### TASK OBJECTIVE
The answer must consist of every line in the data that contains "ball".

### INFORMATION PROVIDED
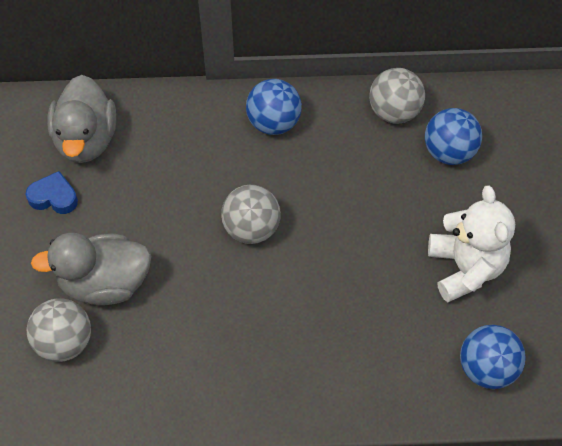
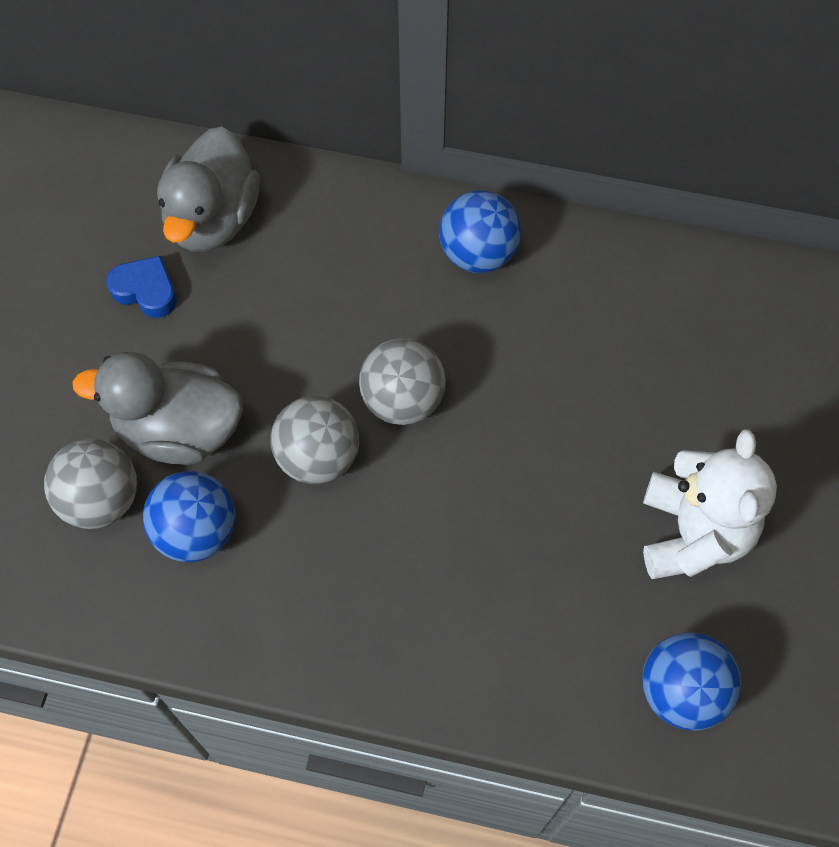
camera: 15 degrees right, 5 degrees up
(394, 112) = (655, 276): grey ball -> grey ball (318, 457)
(449, 152) = (718, 354): blue ball -> blue ball (196, 531)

### PROBLEM SOLUTION
(394, 112) = (655, 276): grey ball -> grey ball (318, 457)
(449, 152) = (718, 354): blue ball -> blue ball (196, 531)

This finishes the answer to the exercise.